_SOURCE RECORDS:_
^^^^^^^^^^^^^^^^

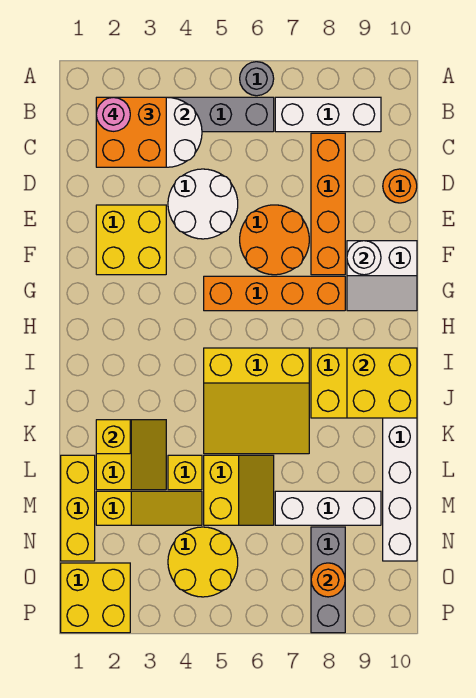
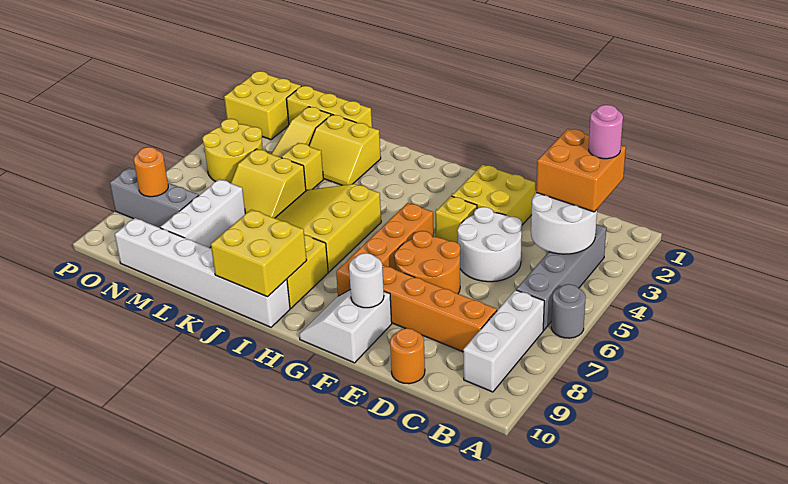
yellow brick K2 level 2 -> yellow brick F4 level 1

^^^^^^^^^^^^^^^^

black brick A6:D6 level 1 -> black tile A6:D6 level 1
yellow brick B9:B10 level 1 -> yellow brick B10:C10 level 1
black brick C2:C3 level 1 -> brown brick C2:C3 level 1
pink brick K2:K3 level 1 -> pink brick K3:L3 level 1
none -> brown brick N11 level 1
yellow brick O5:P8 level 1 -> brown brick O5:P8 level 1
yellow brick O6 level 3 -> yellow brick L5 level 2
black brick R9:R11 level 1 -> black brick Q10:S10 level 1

^^^^^^^^^^^^^^^^

_WHAT YOU ARE ASKED TO DO:_
Return exactly, and only, the lines above starting at the line that contains "black brick A6:D6" and ending at the line that contains "black brick R9:R11".

_SOLUTION TO THE EXERCISE:_
black brick A6:D6 level 1 -> black tile A6:D6 level 1
yellow brick B9:B10 level 1 -> yellow brick B10:C10 level 1
black brick C2:C3 level 1 -> brown brick C2:C3 level 1
pink brick K2:K3 level 1 -> pink brick K3:L3 level 1
none -> brown brick N11 level 1
yellow brick O5:P8 level 1 -> brown brick O5:P8 level 1
yellow brick O6 level 3 -> yellow brick L5 level 2
black brick R9:R11 level 1 -> black brick Q10:S10 level 1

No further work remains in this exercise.